(Beginning of Records to use)

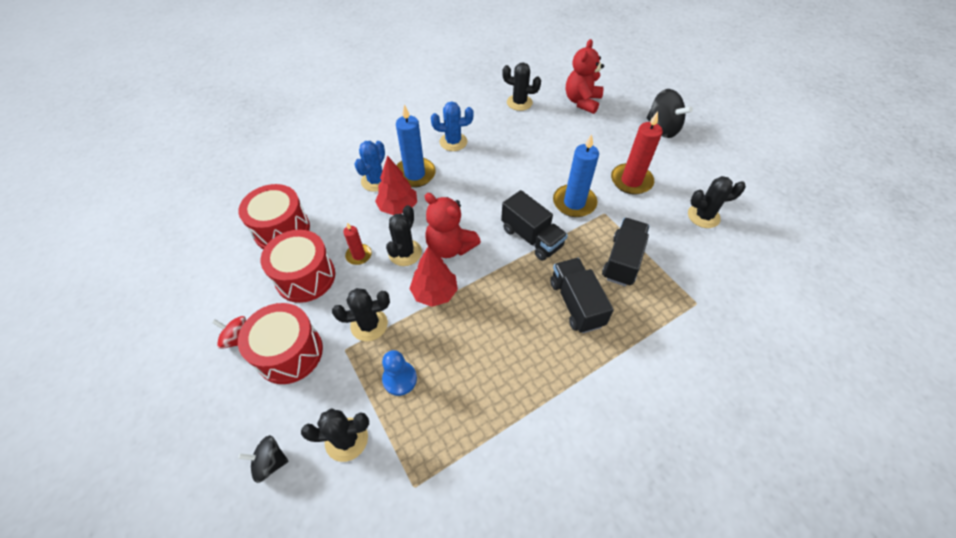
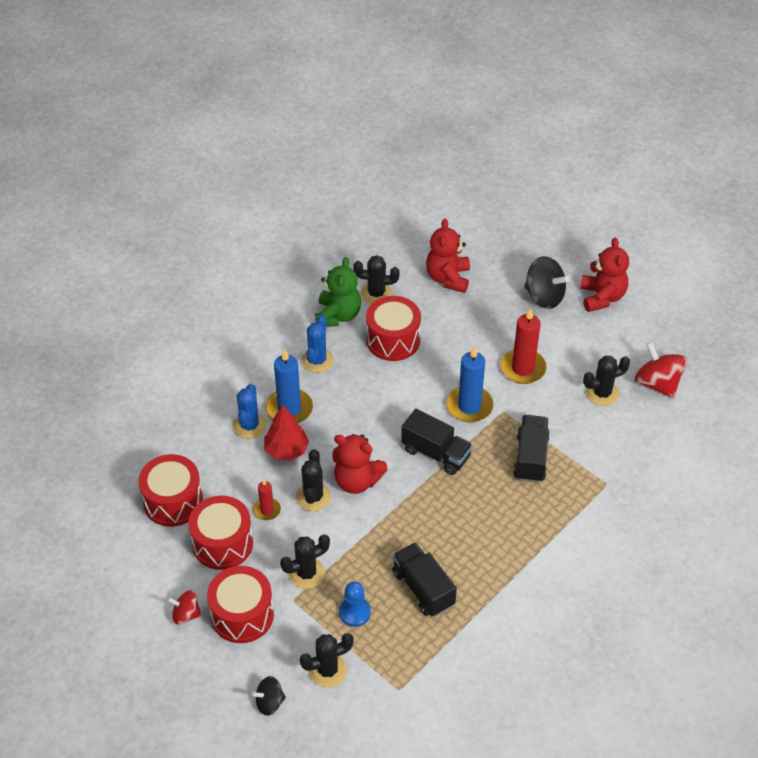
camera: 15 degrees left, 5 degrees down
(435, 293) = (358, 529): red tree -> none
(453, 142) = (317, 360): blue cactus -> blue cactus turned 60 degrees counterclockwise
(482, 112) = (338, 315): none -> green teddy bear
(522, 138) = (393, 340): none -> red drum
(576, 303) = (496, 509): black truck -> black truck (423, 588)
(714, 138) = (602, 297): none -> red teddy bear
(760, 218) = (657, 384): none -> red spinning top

(End of Records to use)

**Assigned task**
Print out the entries above word for word from the first line to the line containing "(576, 303) = (496, 509): black", both included, omitting the pictures.

**Expected output**
camera: 15 degrees left, 5 degrees down
(435, 293) = (358, 529): red tree -> none
(453, 142) = (317, 360): blue cactus -> blue cactus turned 60 degrees counterclockwise
(482, 112) = (338, 315): none -> green teddy bear
(522, 138) = (393, 340): none -> red drum
(576, 303) = (496, 509): black truck -> black truck (423, 588)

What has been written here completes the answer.